Task instructions:
The following data has a line with "camera: 100 degrees right, 5 degrees up" and a line with "new: truck (green) [242 352]". Write out exactly those lines and all the lines between them.

Entries supplied:
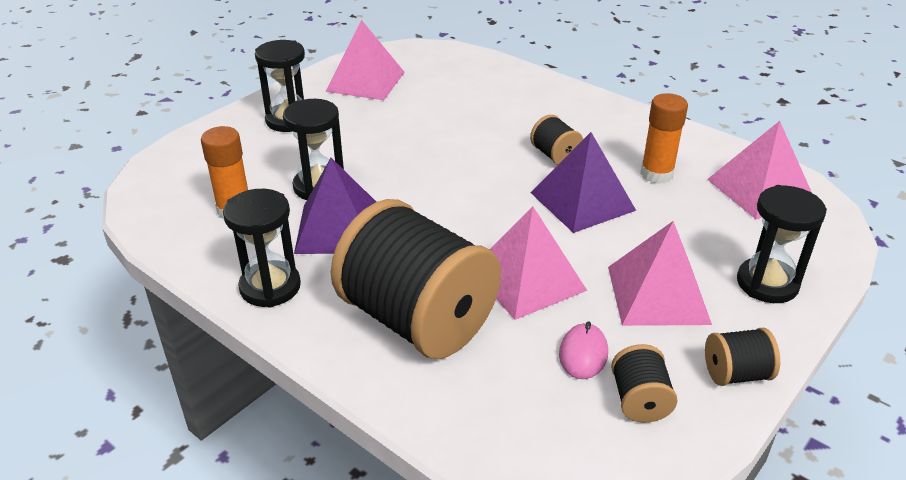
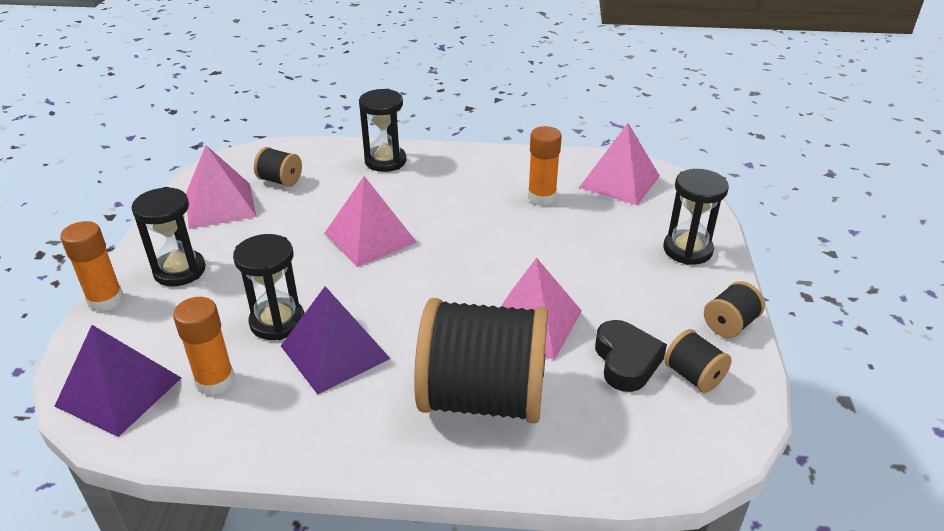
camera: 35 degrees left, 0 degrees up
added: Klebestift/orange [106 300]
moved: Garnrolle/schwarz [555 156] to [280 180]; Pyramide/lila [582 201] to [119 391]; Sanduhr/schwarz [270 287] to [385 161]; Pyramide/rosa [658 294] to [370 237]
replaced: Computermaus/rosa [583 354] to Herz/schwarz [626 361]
...
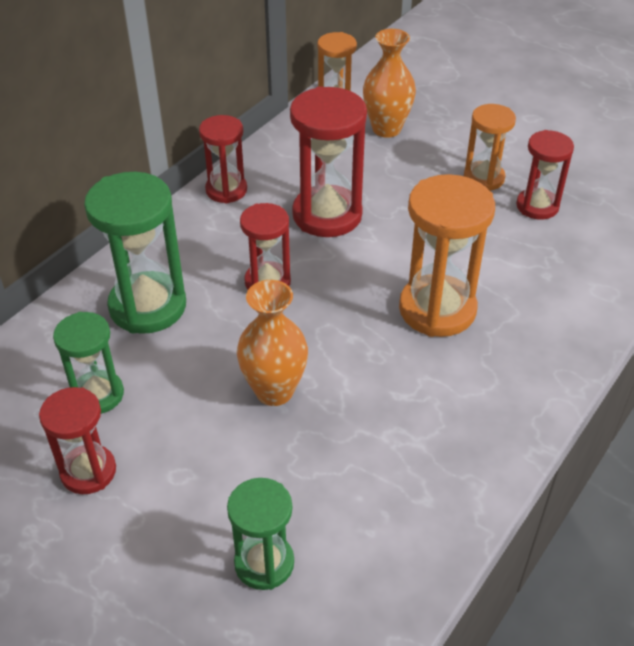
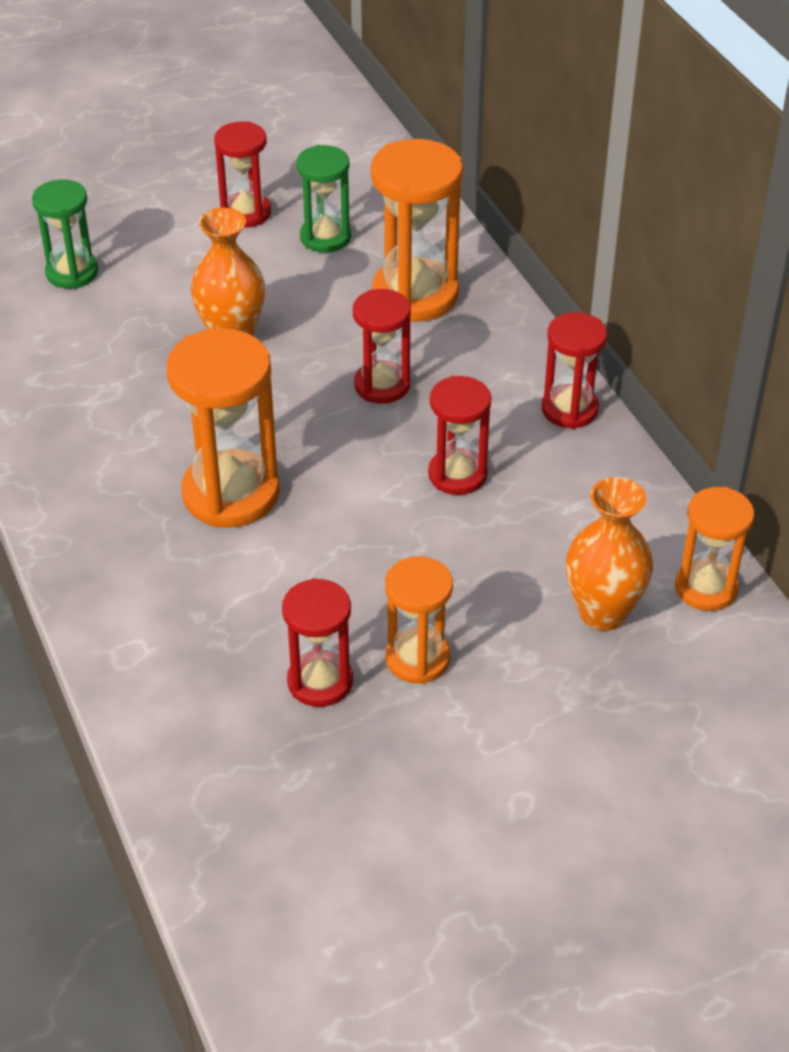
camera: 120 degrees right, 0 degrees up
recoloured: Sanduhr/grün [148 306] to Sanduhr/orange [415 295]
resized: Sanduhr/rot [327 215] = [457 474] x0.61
* * *
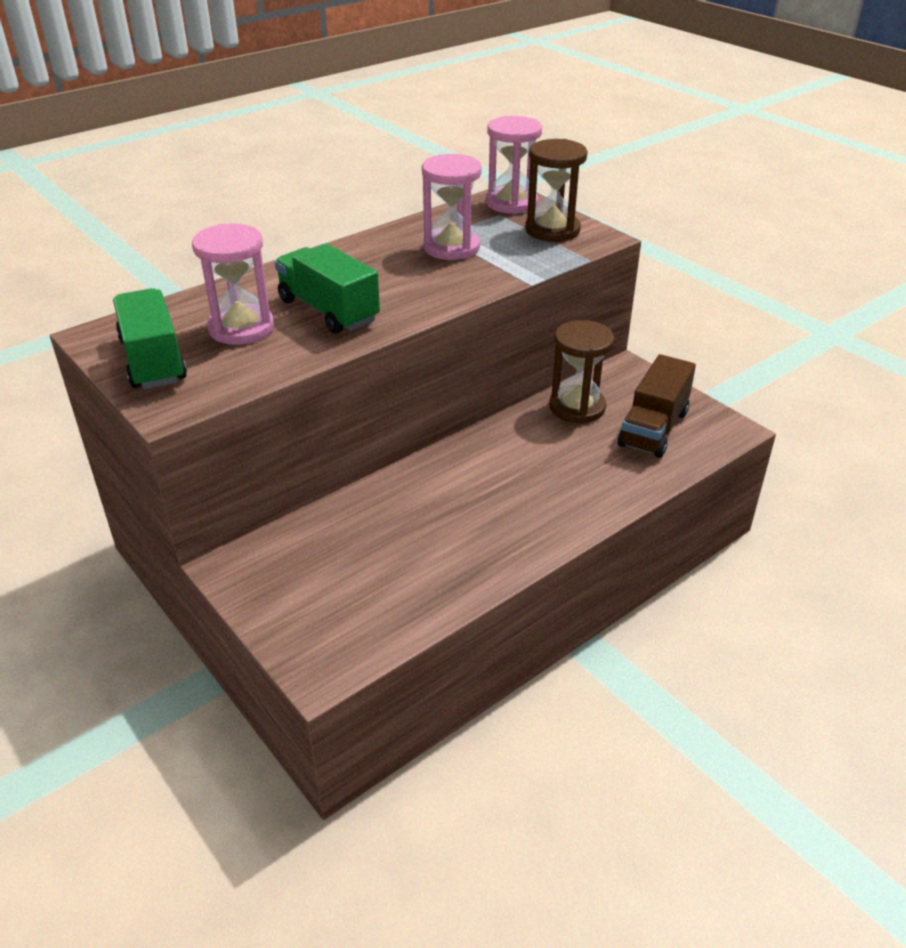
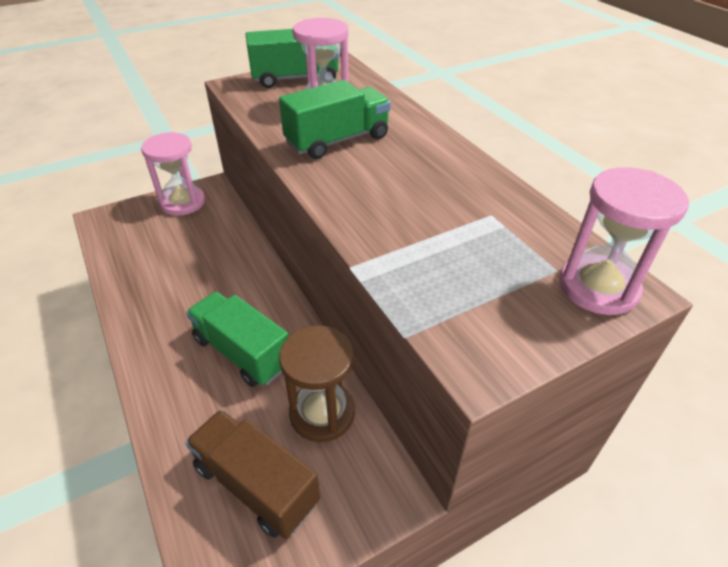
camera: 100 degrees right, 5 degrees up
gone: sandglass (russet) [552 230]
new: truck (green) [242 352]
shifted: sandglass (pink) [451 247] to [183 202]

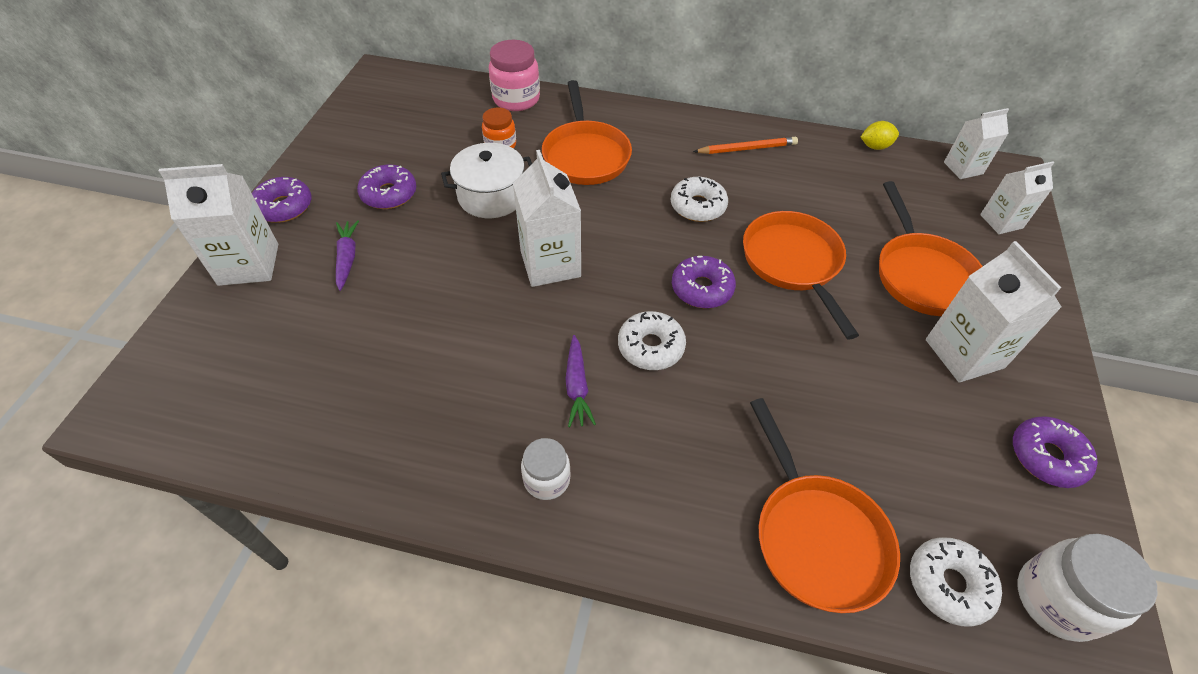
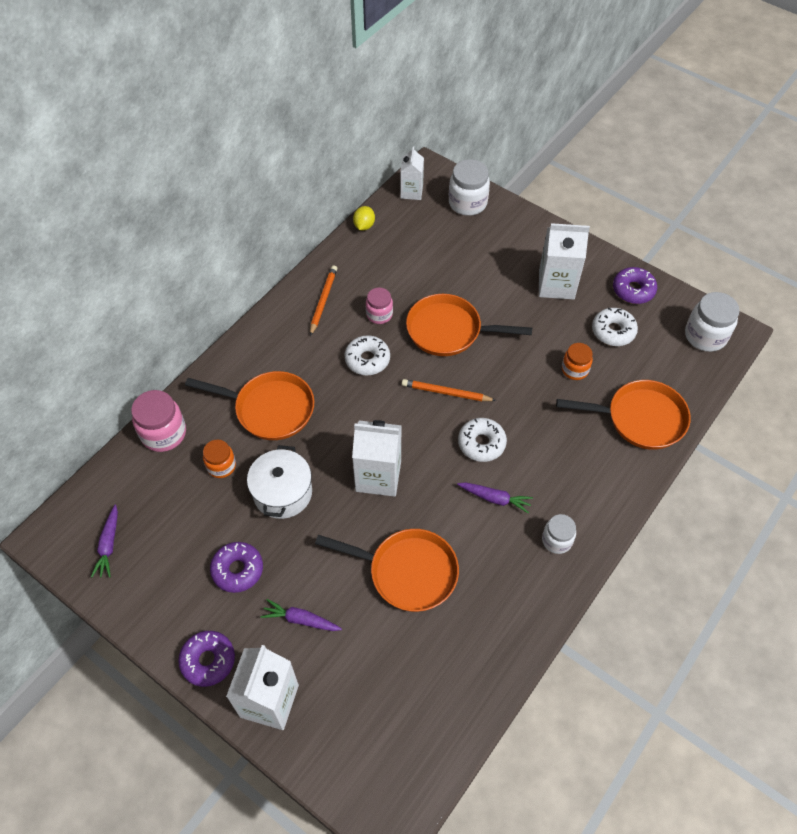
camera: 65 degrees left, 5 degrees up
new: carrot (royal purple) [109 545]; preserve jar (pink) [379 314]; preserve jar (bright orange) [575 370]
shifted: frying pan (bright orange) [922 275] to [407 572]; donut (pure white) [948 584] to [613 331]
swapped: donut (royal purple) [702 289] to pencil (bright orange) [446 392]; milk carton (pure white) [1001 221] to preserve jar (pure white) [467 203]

Response box:
camera: 100 degrees right, 5 degrees up
gone: sandglass (russet) [552 230]
new: truck (green) [242 352]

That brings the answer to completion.